Your response should consist solely of the lines from the one containing "red_vutazun (1st from" through the final line of the entries, repeated exactly.

- Dataset items -
____
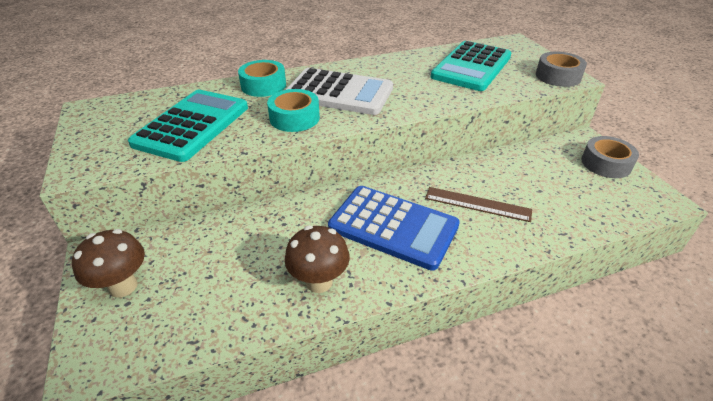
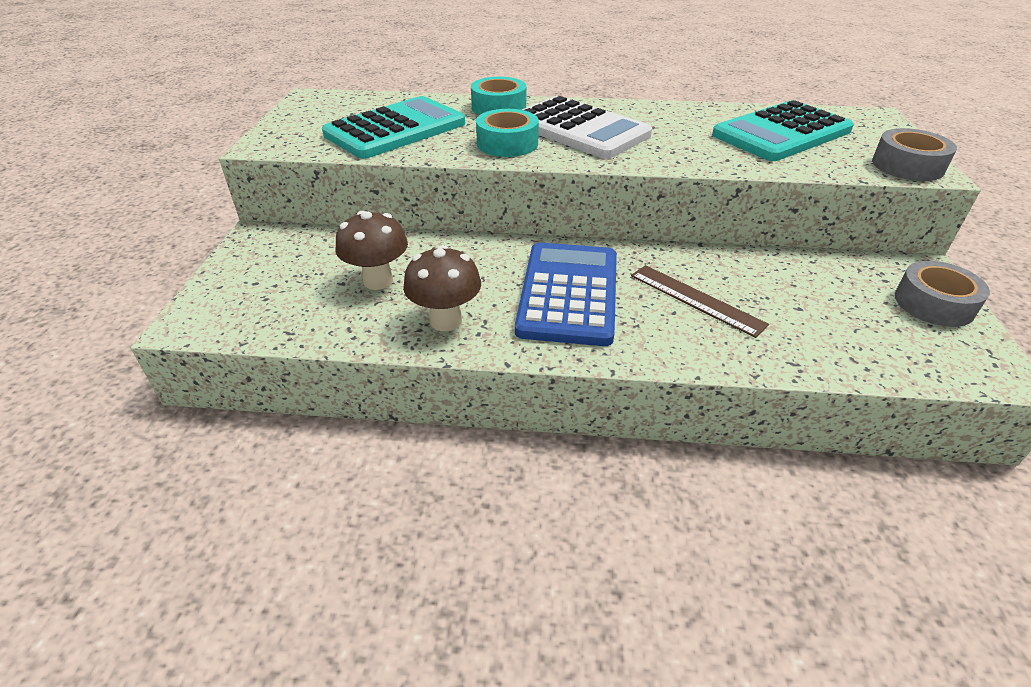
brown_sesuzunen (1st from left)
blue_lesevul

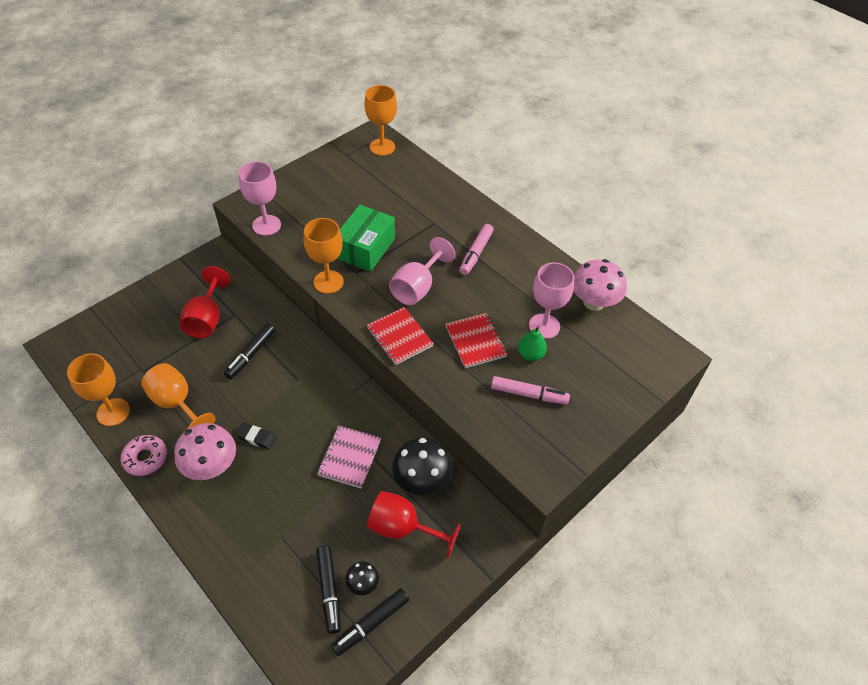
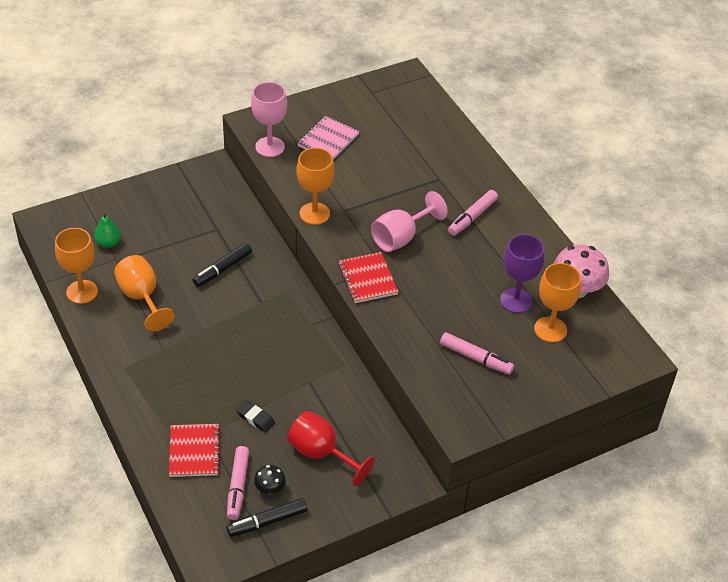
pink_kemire
pink_sesuzunen (1st from left in the first image)
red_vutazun (1st from left in the first image)
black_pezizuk
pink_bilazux (1st from left)
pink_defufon
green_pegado
orange_vutazun (4th from left)
black_sesuzunen (2nd from left in the first image)
red_defufon (1st from left)
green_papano
purple_vutazun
____
- SOLUTION TO THIS PROBLEM -
red_vutazun (1st from left in the first image)
black_pezizuk
pink_bilazux (1st from left)
pink_defufon
green_pegado
orange_vutazun (4th from left)
black_sesuzunen (2nd from left in the first image)
red_defufon (1st from left)
green_papano
purple_vutazun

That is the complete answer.